(The task): Begin at the line below that has "red book: 9 -> 7". Stop after the line that has "turquoise cup: 1 -> 4", repeating each line exactly and leaving out the pictures.

(Recorded data)
----------

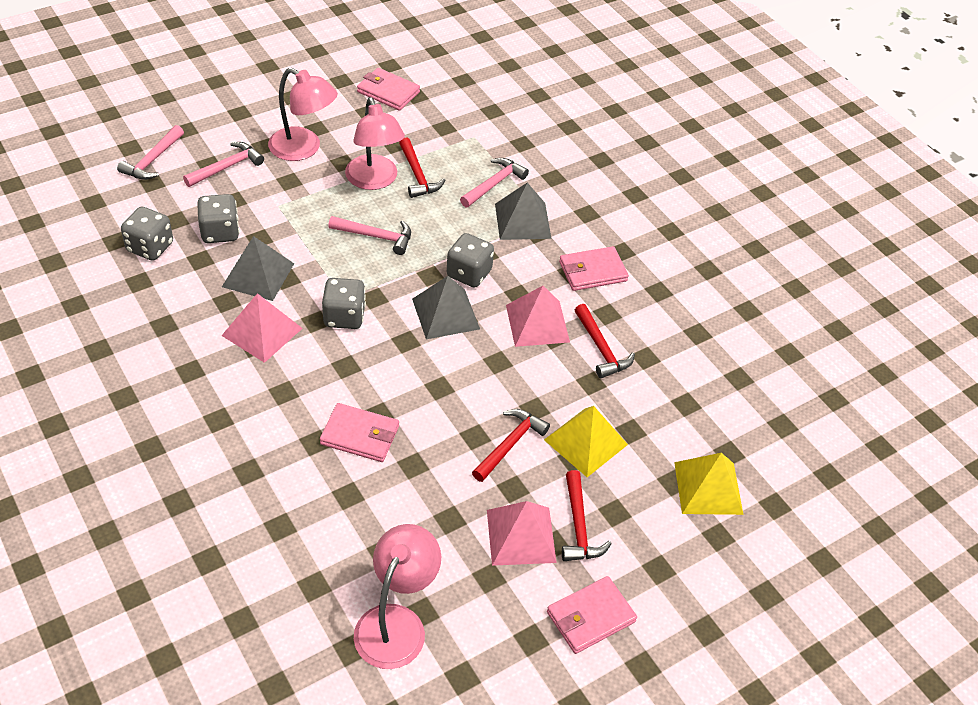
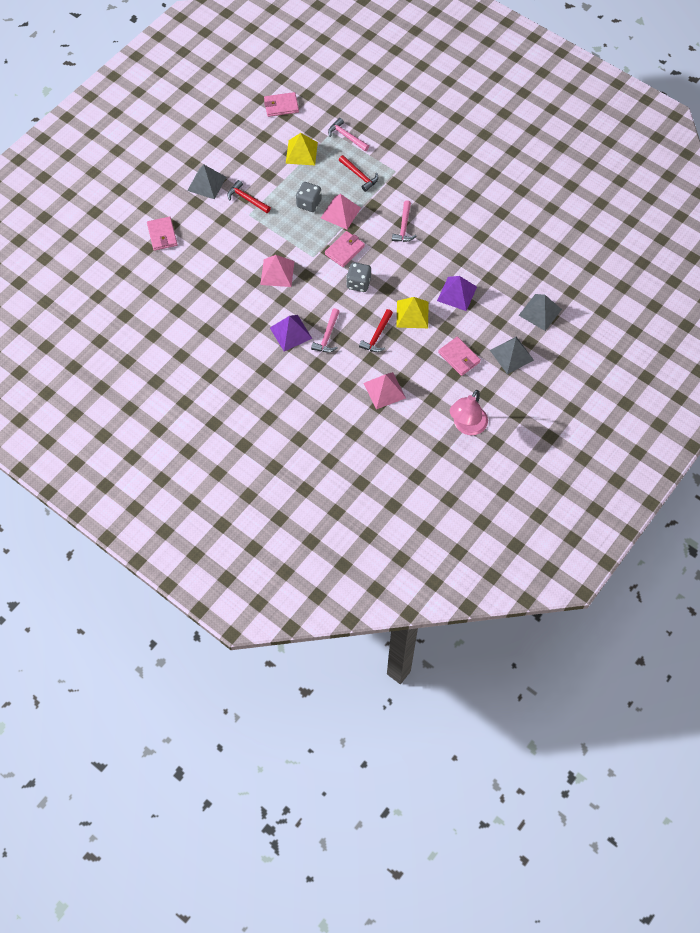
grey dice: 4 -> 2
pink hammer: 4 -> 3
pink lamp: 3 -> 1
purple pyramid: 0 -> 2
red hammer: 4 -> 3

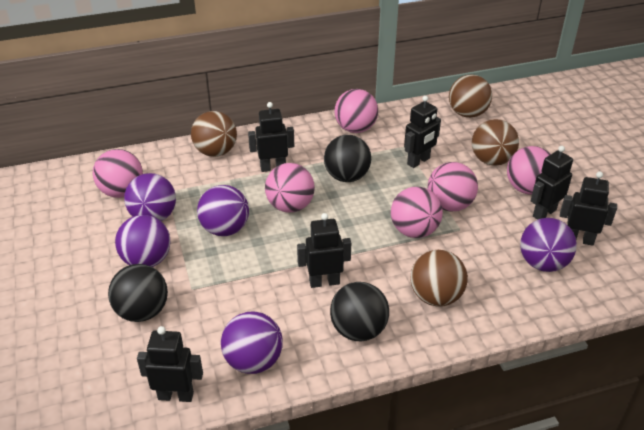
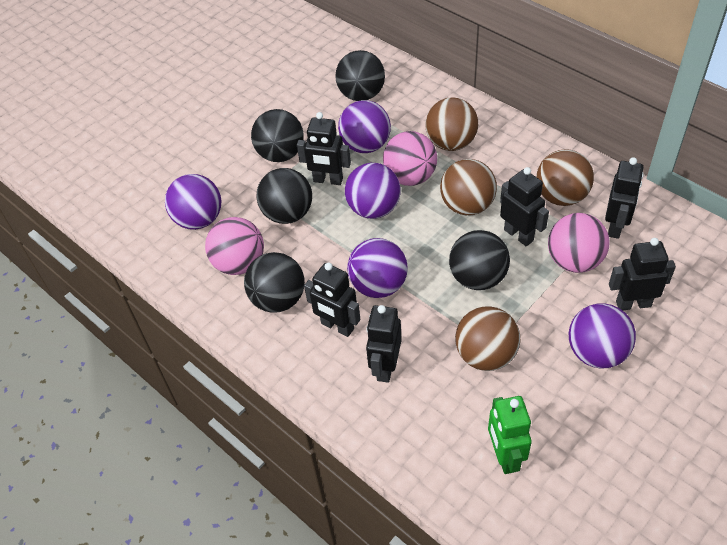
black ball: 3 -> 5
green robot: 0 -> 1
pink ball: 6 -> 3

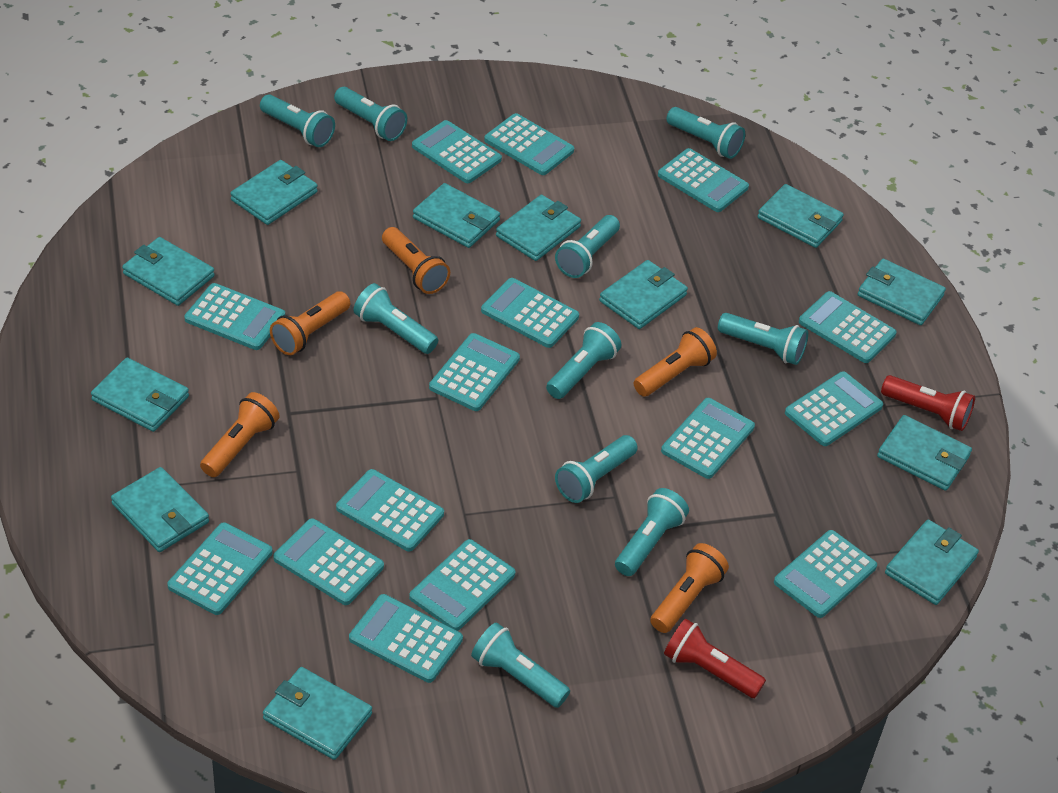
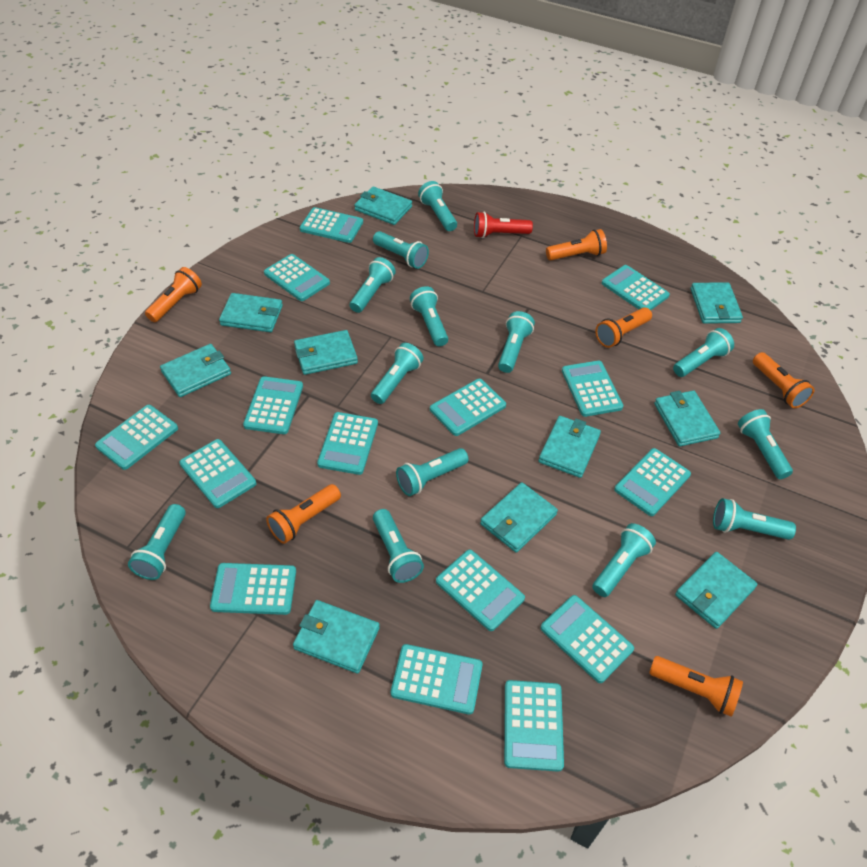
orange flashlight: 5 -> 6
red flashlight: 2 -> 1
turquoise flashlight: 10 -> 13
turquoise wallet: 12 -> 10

----------

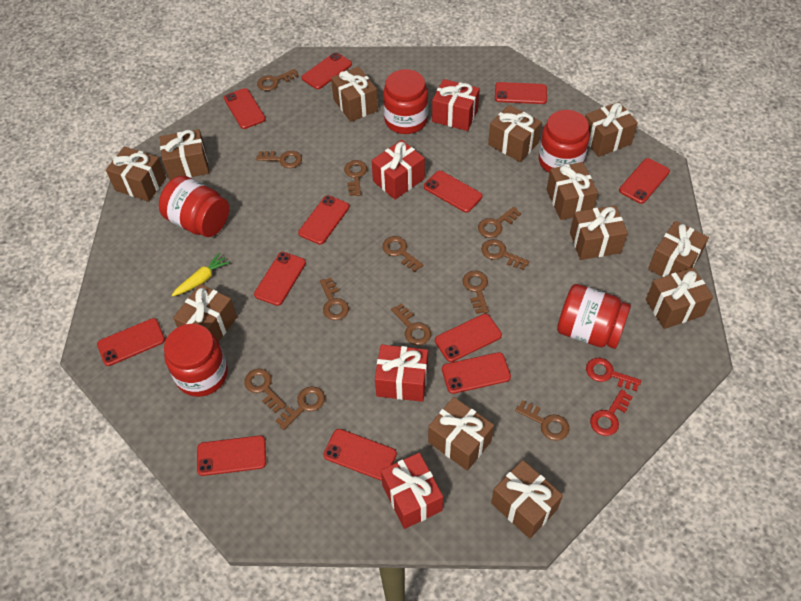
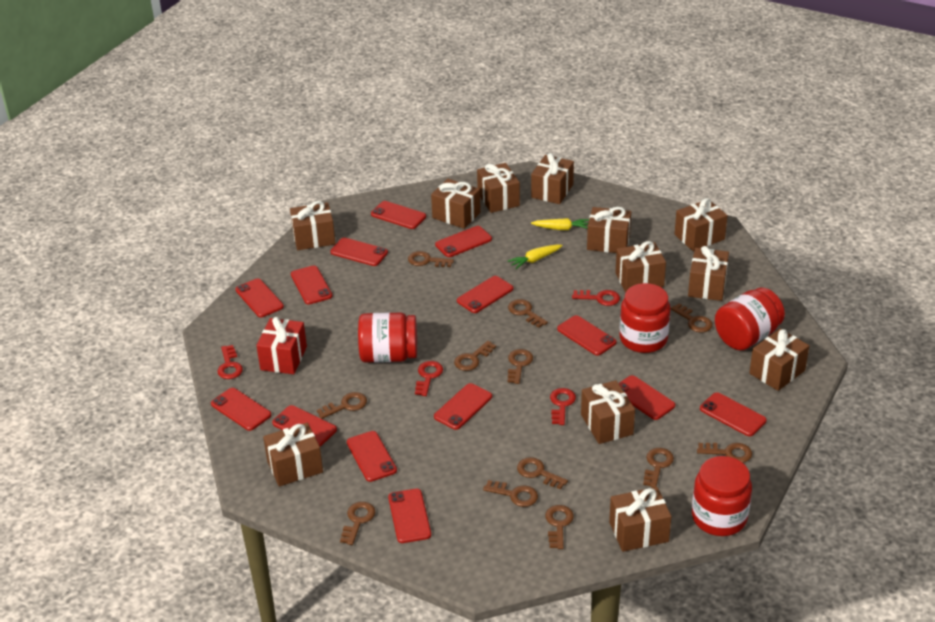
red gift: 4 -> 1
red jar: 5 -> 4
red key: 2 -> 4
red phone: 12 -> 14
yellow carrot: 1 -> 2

----------

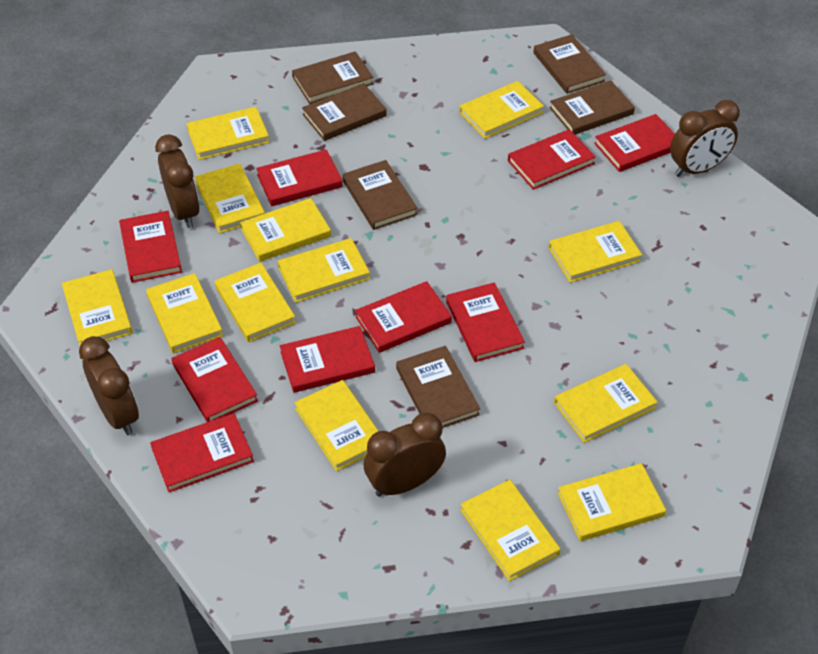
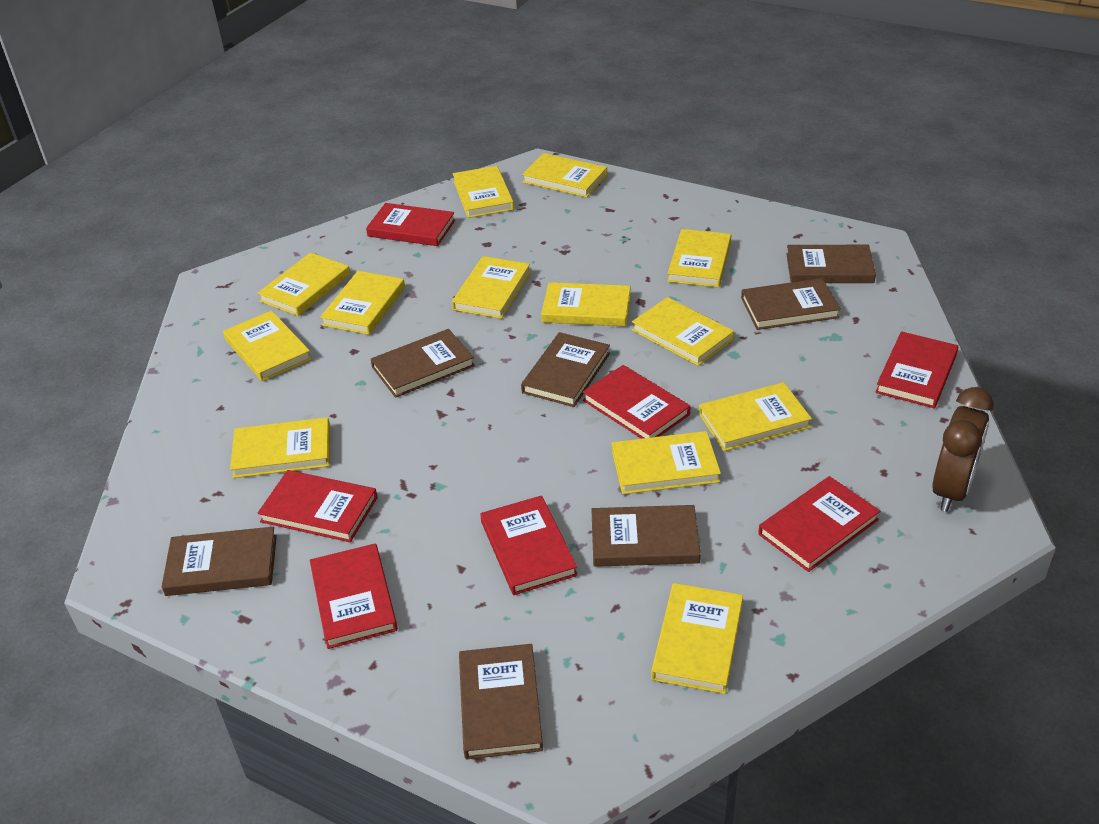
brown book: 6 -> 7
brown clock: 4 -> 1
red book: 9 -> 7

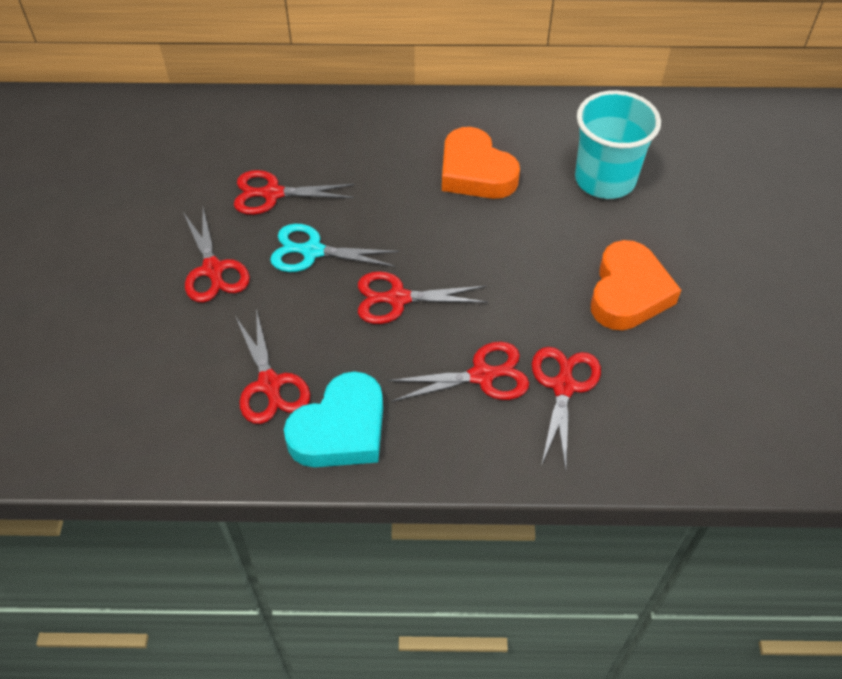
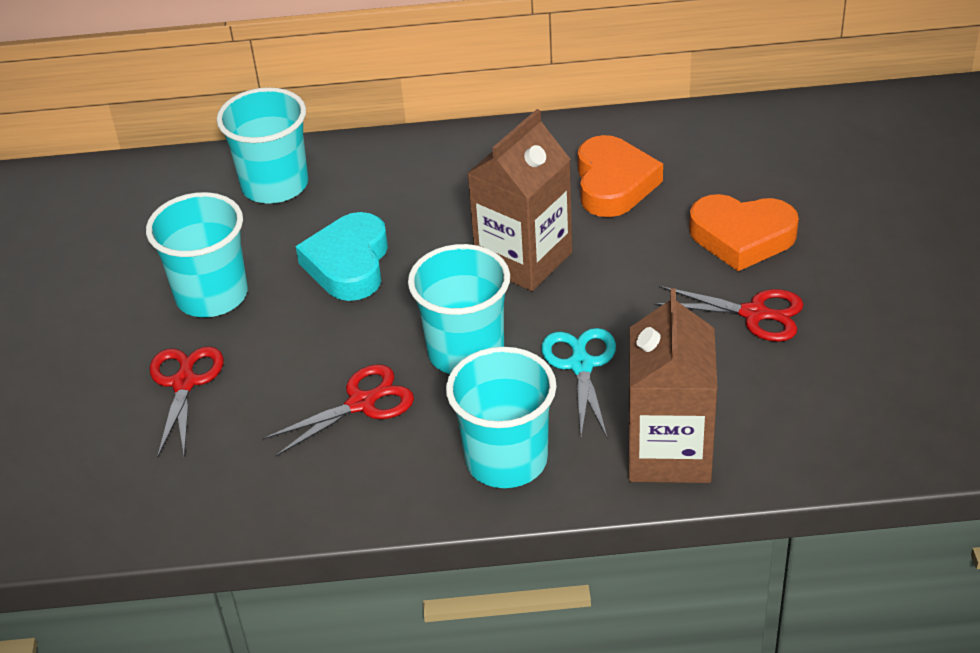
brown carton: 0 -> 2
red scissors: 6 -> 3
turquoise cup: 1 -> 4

----------

(Solution for this exercise):
red book: 9 -> 7

brown carton: 0 -> 2
red scissors: 6 -> 3
turquoise cup: 1 -> 4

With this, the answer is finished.